About this exercise:
When the line containing "GAS2 pin GND: GND -> 5V" appears in the data below, begin copying there and stop only after the line containing "STEPPER1 pin IN4: A5 -> A1".

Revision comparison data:
^^^^
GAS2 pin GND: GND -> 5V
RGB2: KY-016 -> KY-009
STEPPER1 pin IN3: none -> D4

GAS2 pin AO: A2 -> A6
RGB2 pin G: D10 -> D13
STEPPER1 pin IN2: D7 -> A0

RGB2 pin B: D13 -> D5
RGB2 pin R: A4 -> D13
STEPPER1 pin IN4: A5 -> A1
^^^^
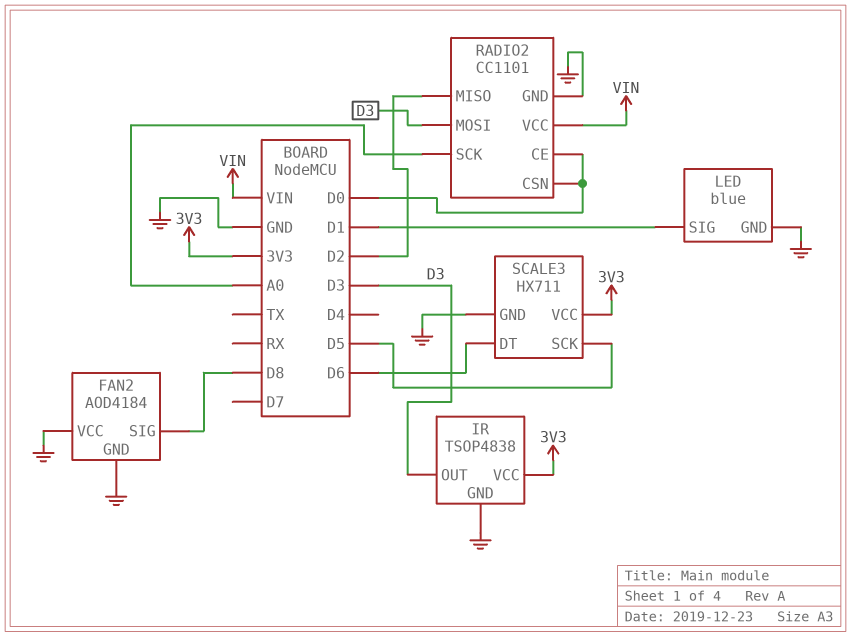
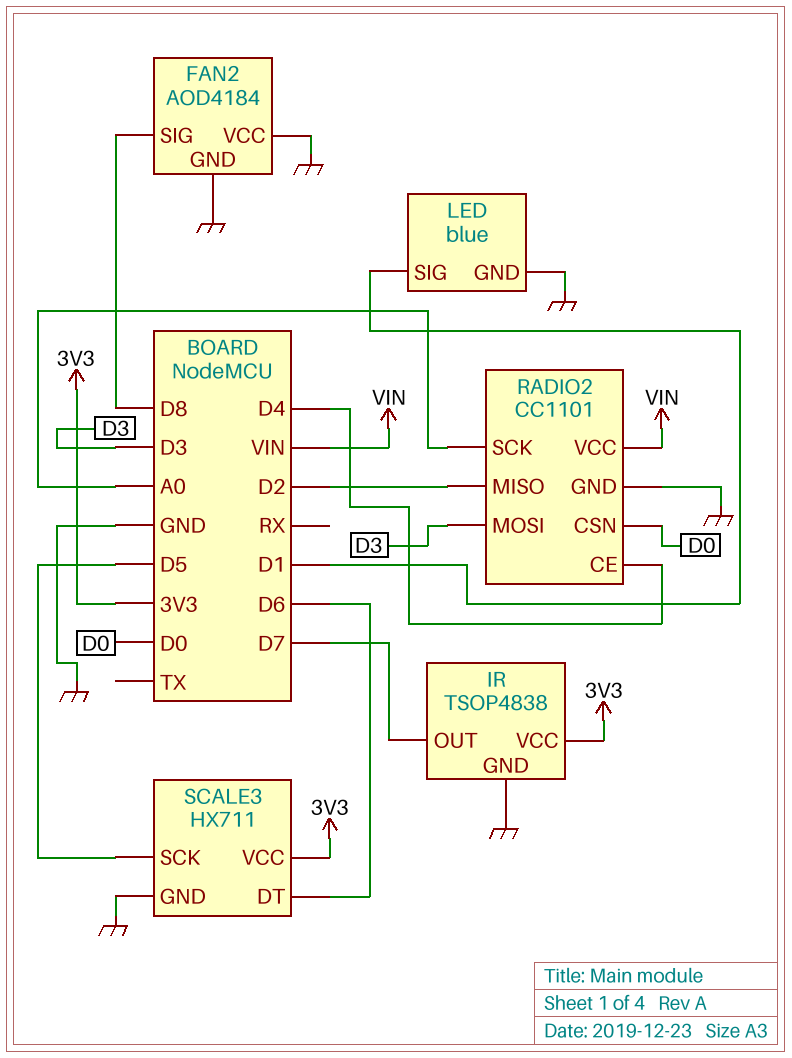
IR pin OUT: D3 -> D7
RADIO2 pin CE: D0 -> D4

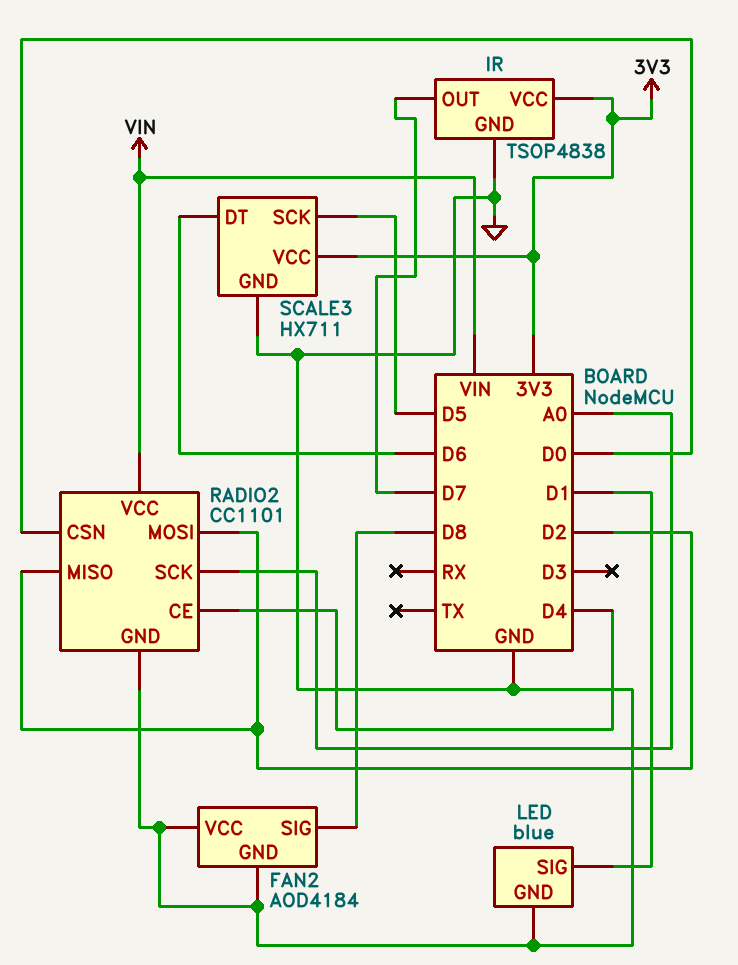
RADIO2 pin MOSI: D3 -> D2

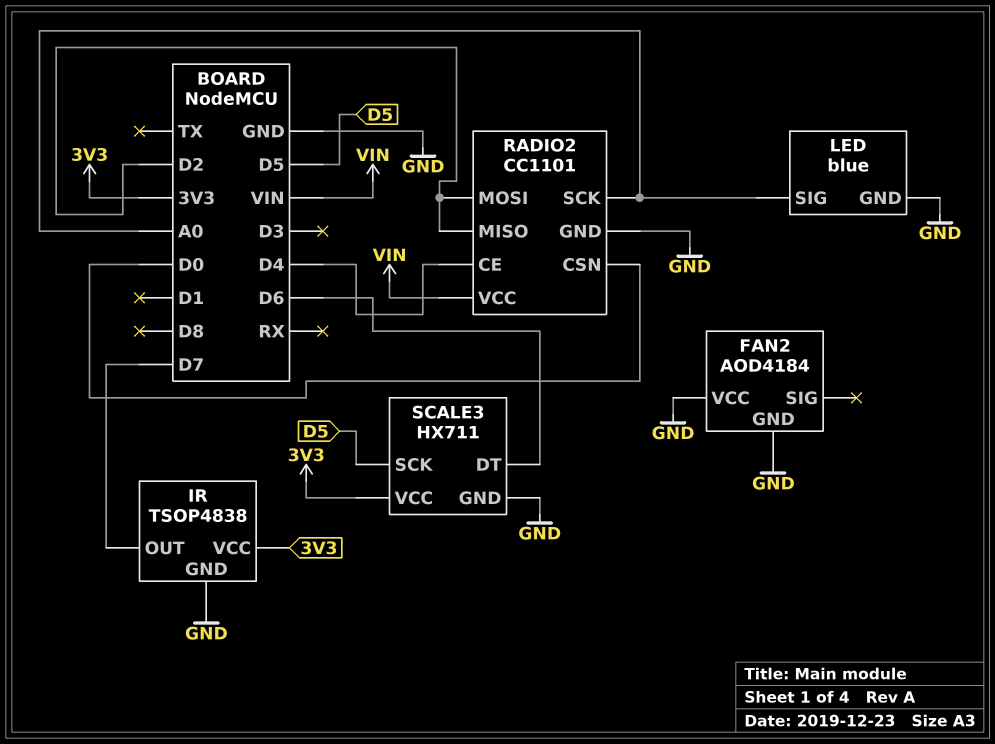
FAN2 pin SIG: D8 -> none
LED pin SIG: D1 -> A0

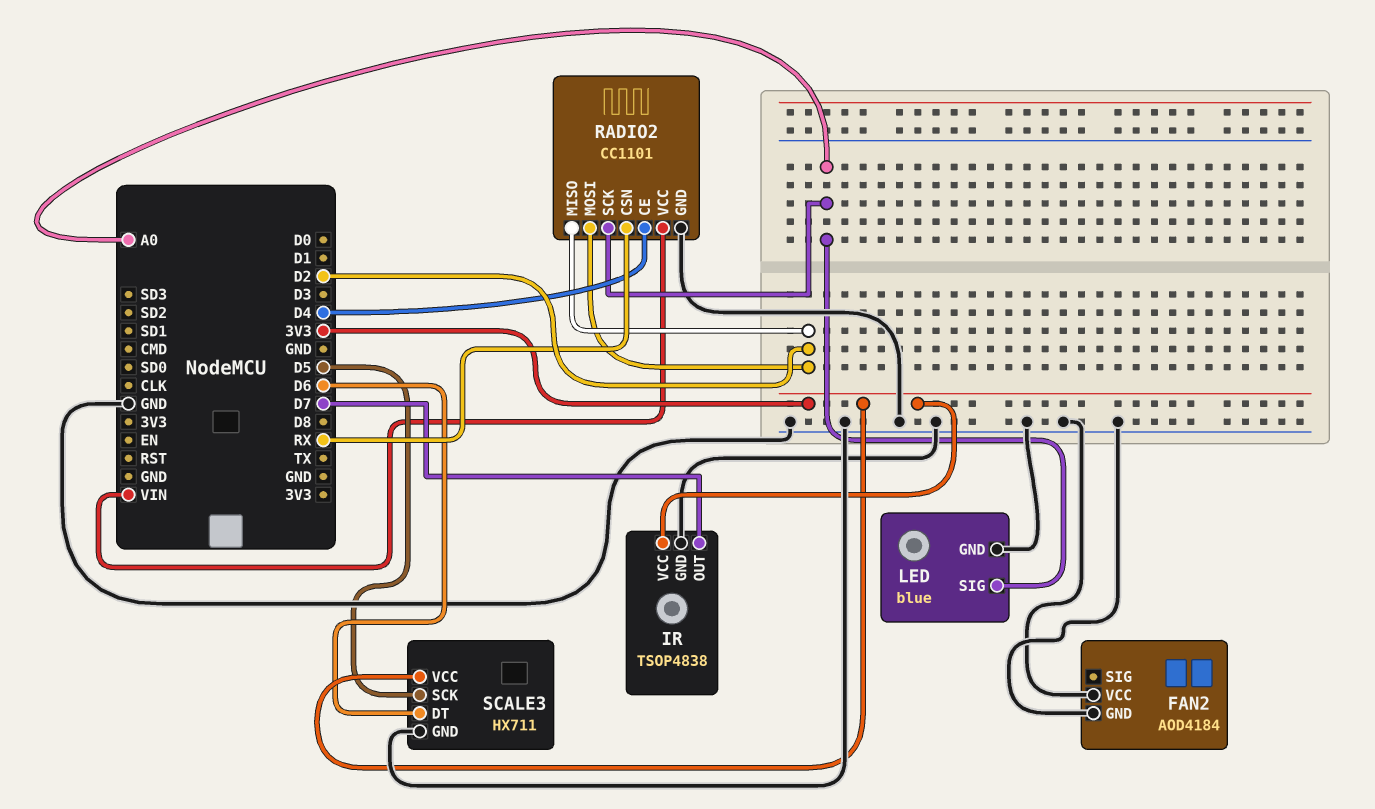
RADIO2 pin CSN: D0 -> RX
^^^^
Answer area:
GAS2 pin GND: GND -> 5V
RGB2: KY-016 -> KY-009
STEPPER1 pin IN3: none -> D4

GAS2 pin AO: A2 -> A6
RGB2 pin G: D10 -> D13
STEPPER1 pin IN2: D7 -> A0

RGB2 pin B: D13 -> D5
RGB2 pin R: A4 -> D13
STEPPER1 pin IN4: A5 -> A1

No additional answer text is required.